----- Materials provided -----
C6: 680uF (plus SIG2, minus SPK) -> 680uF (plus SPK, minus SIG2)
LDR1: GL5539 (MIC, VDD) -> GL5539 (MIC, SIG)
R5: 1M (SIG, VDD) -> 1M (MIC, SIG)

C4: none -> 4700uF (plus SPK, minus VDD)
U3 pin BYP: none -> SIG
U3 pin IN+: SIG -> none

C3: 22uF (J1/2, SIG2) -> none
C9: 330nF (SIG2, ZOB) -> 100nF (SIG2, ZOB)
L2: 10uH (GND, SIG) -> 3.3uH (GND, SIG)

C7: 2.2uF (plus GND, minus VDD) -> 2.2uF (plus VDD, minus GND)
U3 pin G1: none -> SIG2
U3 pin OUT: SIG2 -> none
-----
----- Materials provided -----
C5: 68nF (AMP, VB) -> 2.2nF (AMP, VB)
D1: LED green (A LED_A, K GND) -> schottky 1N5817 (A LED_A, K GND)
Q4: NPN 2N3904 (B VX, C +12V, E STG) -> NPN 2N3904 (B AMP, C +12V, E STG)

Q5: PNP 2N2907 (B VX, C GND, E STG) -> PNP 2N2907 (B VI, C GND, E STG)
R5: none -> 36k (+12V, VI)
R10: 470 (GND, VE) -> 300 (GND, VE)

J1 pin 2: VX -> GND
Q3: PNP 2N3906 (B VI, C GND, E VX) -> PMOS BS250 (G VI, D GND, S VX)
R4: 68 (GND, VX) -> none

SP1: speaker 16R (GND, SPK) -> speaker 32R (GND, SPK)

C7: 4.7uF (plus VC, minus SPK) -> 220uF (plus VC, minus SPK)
-----
----- Materials provided -----
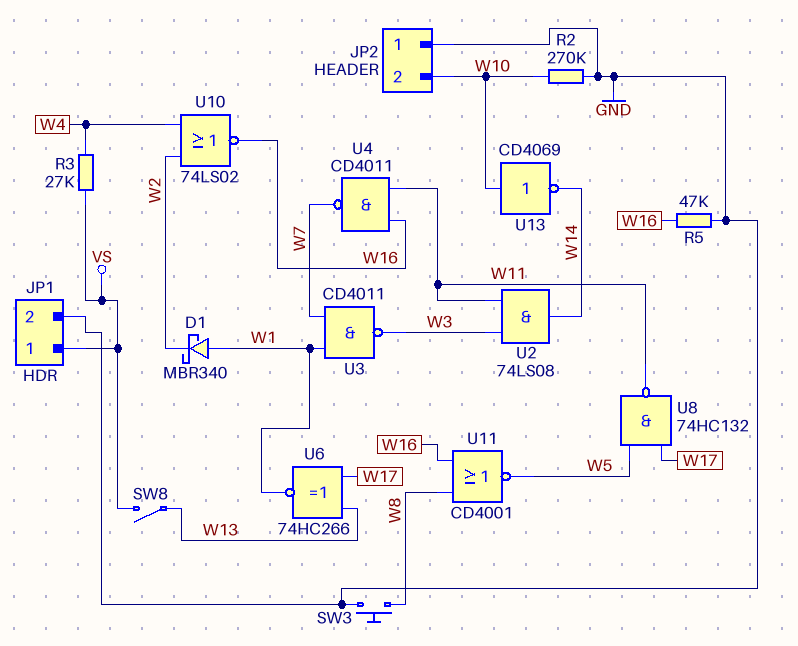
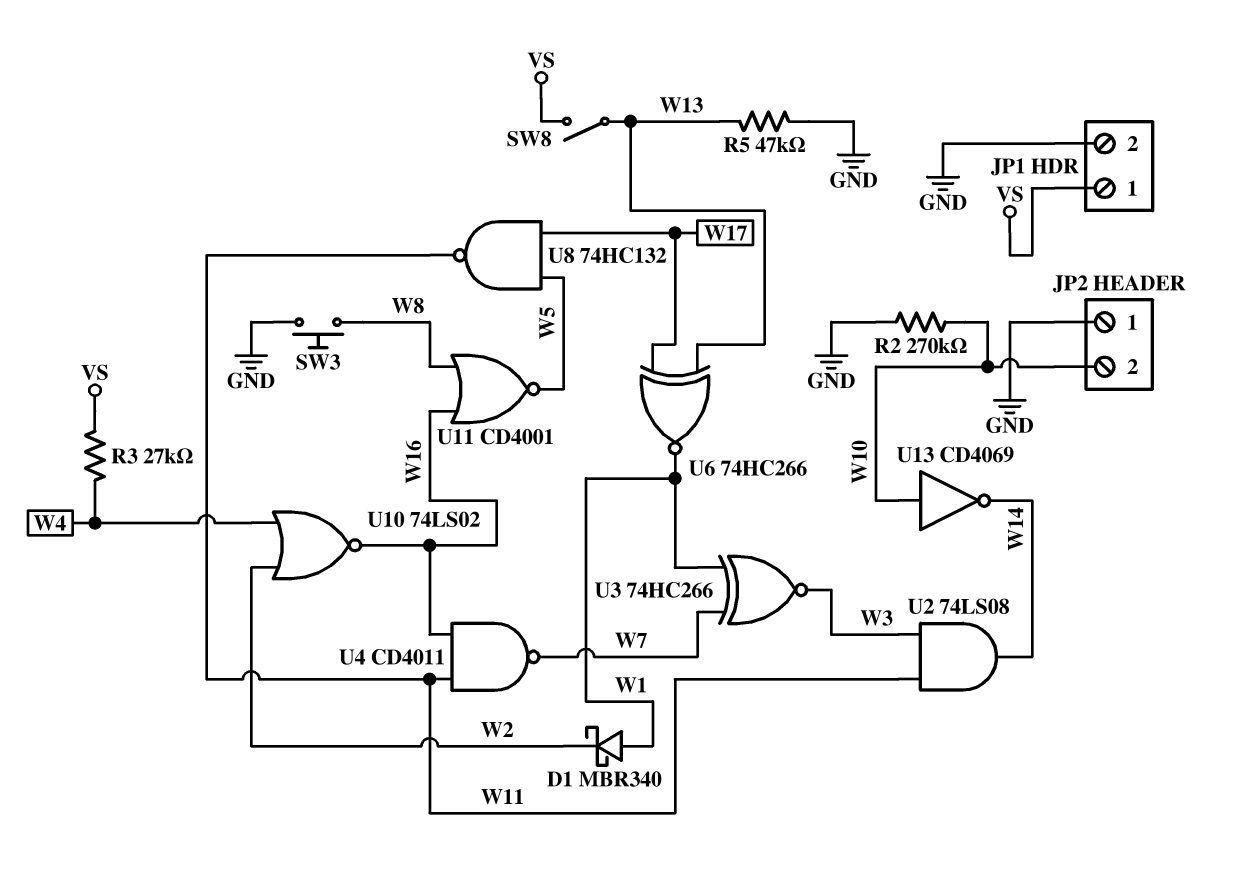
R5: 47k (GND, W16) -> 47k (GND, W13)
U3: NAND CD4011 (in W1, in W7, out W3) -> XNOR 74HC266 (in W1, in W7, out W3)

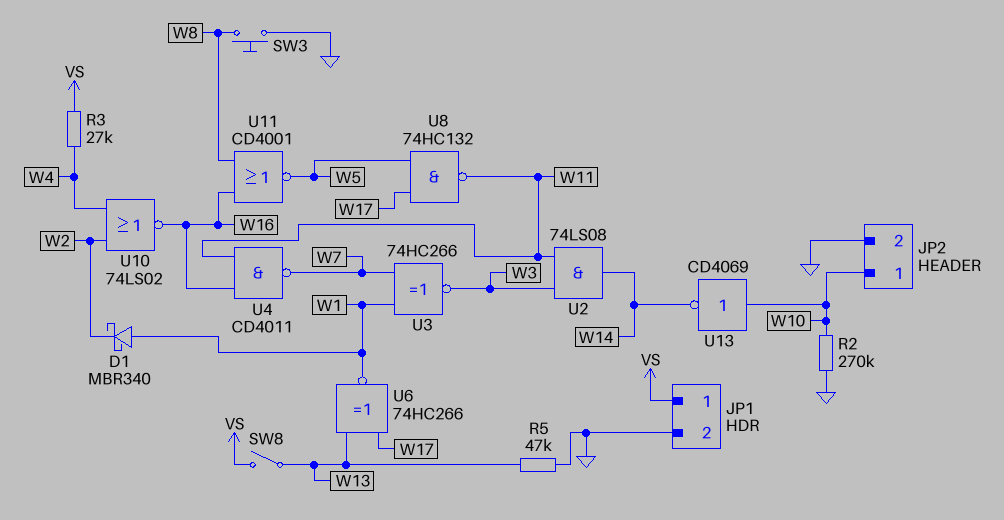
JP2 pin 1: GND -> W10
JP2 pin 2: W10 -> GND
-----
Description of the task: In the listing above, find the line with "U3: NAND CD4011" and output it and every line after it up to and including the line with "JP2 pin 2: W10 -> GND", exactly, minus the pictures.

Finished exercise:
U3: NAND CD4011 (in W1, in W7, out W3) -> XNOR 74HC266 (in W1, in W7, out W3)

JP2 pin 1: GND -> W10
JP2 pin 2: W10 -> GND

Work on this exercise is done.